What you should do:
Skipping all images, output the listing word for word.

Record extracts:
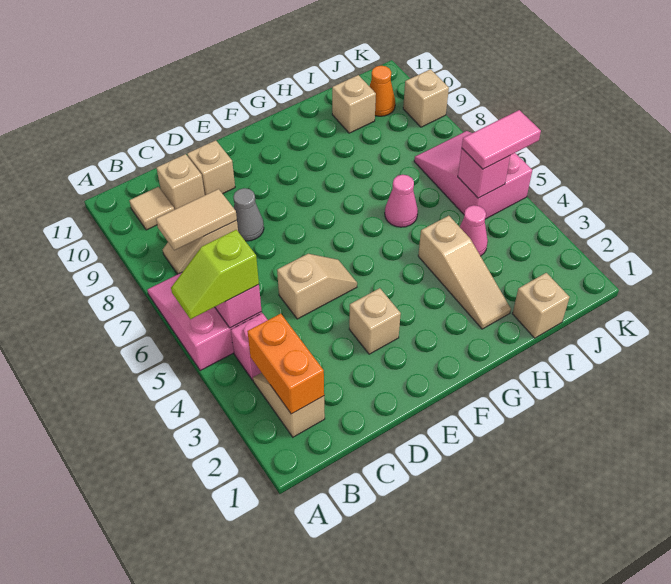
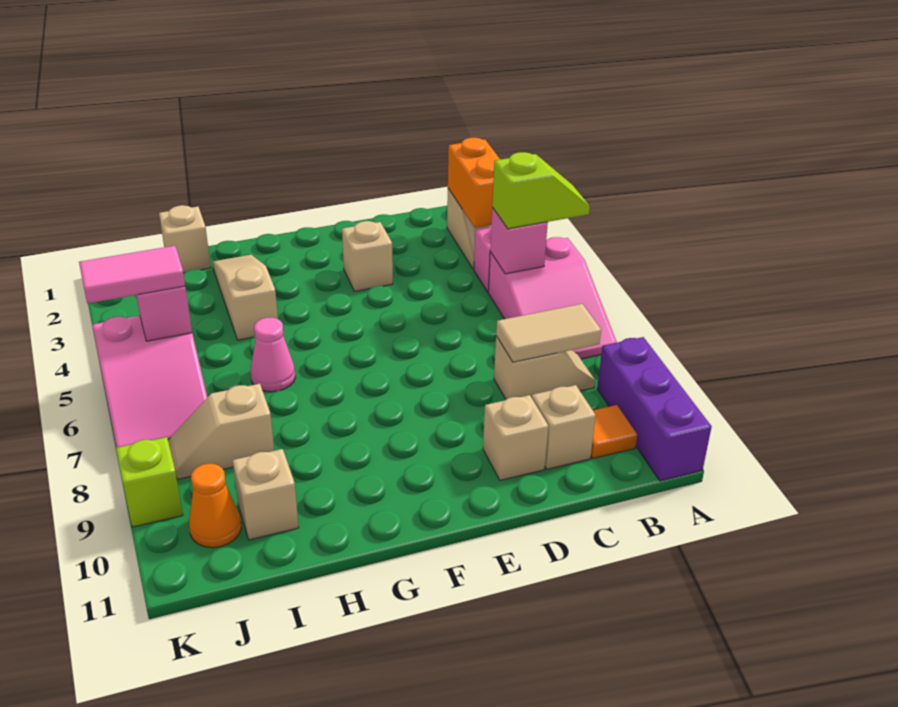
none -> purple brick A9:A11 level 1
tan tile B10 level 1 -> orange tile B10 level 1
tan slope D5:E5 level 1 top D -> tan slope I8:J8 level 1 top I
grey cone D8 level 1 -> none
pink cone I4 level 1 -> none
tan brick K9 level 1 -> lime brick K9 level 1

Task output:
none -> purple brick A9:A11 level 1
tan tile B10 level 1 -> orange tile B10 level 1
tan slope D5:E5 level 1 top D -> tan slope I8:J8 level 1 top I
grey cone D8 level 1 -> none
pink cone I4 level 1 -> none
tan brick K9 level 1 -> lime brick K9 level 1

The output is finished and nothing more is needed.